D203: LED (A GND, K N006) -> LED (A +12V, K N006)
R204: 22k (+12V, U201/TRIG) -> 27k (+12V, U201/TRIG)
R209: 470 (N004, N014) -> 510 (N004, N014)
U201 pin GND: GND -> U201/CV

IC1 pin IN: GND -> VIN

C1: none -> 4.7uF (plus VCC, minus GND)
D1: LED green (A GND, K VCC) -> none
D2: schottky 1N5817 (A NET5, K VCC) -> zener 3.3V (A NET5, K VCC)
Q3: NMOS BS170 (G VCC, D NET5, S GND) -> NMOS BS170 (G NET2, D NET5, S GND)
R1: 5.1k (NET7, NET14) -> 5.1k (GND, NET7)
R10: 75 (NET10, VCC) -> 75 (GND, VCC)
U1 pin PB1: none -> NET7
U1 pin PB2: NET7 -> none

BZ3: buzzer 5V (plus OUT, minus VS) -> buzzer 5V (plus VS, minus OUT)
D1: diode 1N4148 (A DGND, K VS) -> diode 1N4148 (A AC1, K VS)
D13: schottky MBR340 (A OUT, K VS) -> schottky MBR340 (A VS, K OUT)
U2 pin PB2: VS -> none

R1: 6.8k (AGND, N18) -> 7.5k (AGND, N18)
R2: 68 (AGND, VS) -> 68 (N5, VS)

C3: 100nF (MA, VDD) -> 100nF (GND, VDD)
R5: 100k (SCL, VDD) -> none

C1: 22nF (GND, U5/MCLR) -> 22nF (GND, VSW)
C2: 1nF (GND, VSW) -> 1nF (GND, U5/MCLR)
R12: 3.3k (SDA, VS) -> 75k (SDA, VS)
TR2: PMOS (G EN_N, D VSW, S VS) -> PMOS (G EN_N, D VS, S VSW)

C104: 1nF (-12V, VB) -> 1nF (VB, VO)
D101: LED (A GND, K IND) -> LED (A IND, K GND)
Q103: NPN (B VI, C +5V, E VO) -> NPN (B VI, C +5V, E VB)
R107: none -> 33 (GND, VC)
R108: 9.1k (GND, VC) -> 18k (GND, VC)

→ Assignment: The records above are to be output in full and without error.

→ Written solution:
D203: LED (A GND, K N006) -> LED (A +12V, K N006)
R204: 22k (+12V, U201/TRIG) -> 27k (+12V, U201/TRIG)
R209: 470 (N004, N014) -> 510 (N004, N014)
U201 pin GND: GND -> U201/CV

IC1 pin IN: GND -> VIN

C1: none -> 4.7uF (plus VCC, minus GND)
D1: LED green (A GND, K VCC) -> none
D2: schottky 1N5817 (A NET5, K VCC) -> zener 3.3V (A NET5, K VCC)
Q3: NMOS BS170 (G VCC, D NET5, S GND) -> NMOS BS170 (G NET2, D NET5, S GND)
R1: 5.1k (NET7, NET14) -> 5.1k (GND, NET7)
R10: 75 (NET10, VCC) -> 75 (GND, VCC)
U1 pin PB1: none -> NET7
U1 pin PB2: NET7 -> none

BZ3: buzzer 5V (plus OUT, minus VS) -> buzzer 5V (plus VS, minus OUT)
D1: diode 1N4148 (A DGND, K VS) -> diode 1N4148 (A AC1, K VS)
D13: schottky MBR340 (A OUT, K VS) -> schottky MBR340 (A VS, K OUT)
U2 pin PB2: VS -> none

R1: 6.8k (AGND, N18) -> 7.5k (AGND, N18)
R2: 68 (AGND, VS) -> 68 (N5, VS)

C3: 100nF (MA, VDD) -> 100nF (GND, VDD)
R5: 100k (SCL, VDD) -> none

C1: 22nF (GND, U5/MCLR) -> 22nF (GND, VSW)
C2: 1nF (GND, VSW) -> 1nF (GND, U5/MCLR)
R12: 3.3k (SDA, VS) -> 75k (SDA, VS)
TR2: PMOS (G EN_N, D VSW, S VS) -> PMOS (G EN_N, D VS, S VSW)

C104: 1nF (-12V, VB) -> 1nF (VB, VO)
D101: LED (A GND, K IND) -> LED (A IND, K GND)
Q103: NPN (B VI, C +5V, E VO) -> NPN (B VI, C +5V, E VB)
R107: none -> 33 (GND, VC)
R108: 9.1k (GND, VC) -> 18k (GND, VC)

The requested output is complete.